All of the records must be set down again word for word.

Scene comparison data
== Segment start ==

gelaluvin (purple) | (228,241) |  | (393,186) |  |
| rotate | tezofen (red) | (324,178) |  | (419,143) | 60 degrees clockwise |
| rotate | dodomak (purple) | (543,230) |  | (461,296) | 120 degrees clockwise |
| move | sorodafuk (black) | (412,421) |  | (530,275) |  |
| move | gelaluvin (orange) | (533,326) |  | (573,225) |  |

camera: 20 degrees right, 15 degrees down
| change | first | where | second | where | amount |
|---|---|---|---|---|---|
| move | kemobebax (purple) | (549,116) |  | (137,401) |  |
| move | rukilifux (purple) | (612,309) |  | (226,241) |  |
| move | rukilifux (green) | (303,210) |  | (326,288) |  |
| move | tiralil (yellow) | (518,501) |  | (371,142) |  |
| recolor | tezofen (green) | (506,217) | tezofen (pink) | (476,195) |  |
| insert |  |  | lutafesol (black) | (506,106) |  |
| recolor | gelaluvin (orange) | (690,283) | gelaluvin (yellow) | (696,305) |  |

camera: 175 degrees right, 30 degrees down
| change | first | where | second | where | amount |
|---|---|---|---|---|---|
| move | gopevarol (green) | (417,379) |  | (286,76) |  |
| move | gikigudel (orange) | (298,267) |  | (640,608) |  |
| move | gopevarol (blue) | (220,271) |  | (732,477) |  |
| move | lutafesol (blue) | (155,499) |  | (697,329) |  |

== Segment end ==

Answer box:
gelaluvin (purple) | (228,241) |  | (393,186) |  |
| rotate | tezofen (red) | (324,178) |  | (419,143) | 60 degrees clockwise |
| rotate | dodomak (purple) | (543,230) |  | (461,296) | 120 degrees clockwise |
| move | sorodafuk (black) | (412,421) |  | (530,275) |  |
| move | gelaluvin (orange) | (533,326) |  | (573,225) |  |

camera: 20 degrees right, 15 degrees down
| change | first | where | second | where | amount |
|---|---|---|---|---|---|
| move | kemobebax (purple) | (549,116) |  | (137,401) |  |
| move | rukilifux (purple) | (612,309) |  | (226,241) |  |
| move | rukilifux (green) | (303,210) |  | (326,288) |  |
| move | tiralil (yellow) | (518,501) |  | (371,142) |  |
| recolor | tezofen (green) | (506,217) | tezofen (pink) | (476,195) |  |
| insert |  |  | lutafesol (black) | (506,106) |  |
| recolor | gelaluvin (orange) | (690,283) | gelaluvin (yellow) | (696,305) |  |

camera: 175 degrees right, 30 degrees down
| change | first | where | second | where | amount |
|---|---|---|---|---|---|
| move | gopevarol (green) | (417,379) |  | (286,76) |  |
| move | gikigudel (orange) | (298,267) |  | (640,608) |  |
| move | gopevarol (blue) | (220,271) |  | (732,477) |  |
| move | lutafesol (blue) | (155,499) |  | (697,329) |  |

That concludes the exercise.